SUPPLIED RECORDS START

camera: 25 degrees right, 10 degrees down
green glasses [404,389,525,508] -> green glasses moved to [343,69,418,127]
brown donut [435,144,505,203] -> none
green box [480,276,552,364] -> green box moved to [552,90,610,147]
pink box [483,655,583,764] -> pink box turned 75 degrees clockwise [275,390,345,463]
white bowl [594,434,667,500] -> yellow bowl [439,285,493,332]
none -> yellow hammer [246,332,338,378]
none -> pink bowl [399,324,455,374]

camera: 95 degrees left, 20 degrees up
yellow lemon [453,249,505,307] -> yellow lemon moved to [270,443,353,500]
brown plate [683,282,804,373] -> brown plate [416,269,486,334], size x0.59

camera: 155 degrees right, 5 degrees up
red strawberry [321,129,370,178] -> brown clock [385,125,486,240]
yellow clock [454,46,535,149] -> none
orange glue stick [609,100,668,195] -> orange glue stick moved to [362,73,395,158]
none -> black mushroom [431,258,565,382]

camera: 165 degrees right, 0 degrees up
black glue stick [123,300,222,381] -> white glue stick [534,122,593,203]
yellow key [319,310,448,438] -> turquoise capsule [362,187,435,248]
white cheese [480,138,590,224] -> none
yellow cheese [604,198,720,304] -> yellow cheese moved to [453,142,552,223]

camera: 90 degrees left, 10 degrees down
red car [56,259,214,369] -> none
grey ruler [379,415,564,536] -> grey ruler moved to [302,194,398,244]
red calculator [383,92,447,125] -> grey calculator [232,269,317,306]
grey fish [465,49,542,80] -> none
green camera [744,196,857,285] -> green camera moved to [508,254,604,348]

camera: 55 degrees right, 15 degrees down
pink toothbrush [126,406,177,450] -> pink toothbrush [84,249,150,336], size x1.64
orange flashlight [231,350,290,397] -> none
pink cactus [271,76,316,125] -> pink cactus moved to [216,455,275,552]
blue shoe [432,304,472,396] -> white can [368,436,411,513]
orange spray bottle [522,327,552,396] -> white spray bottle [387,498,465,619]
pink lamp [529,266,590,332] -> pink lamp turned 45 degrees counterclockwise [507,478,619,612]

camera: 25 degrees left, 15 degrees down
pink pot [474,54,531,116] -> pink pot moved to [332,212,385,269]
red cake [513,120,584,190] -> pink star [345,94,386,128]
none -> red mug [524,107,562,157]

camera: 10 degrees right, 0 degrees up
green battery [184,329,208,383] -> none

SUPPLIED RECORDS END

| AIM OF THE TASK |
What are the lines of the data above that include the string "down"? Copy them.

| ANSWER BOX |
camera: 25 degrees right, 10 degrees down
camera: 90 degrees left, 10 degrees down
camera: 55 degrees right, 15 degrees down
camera: 25 degrees left, 15 degrees down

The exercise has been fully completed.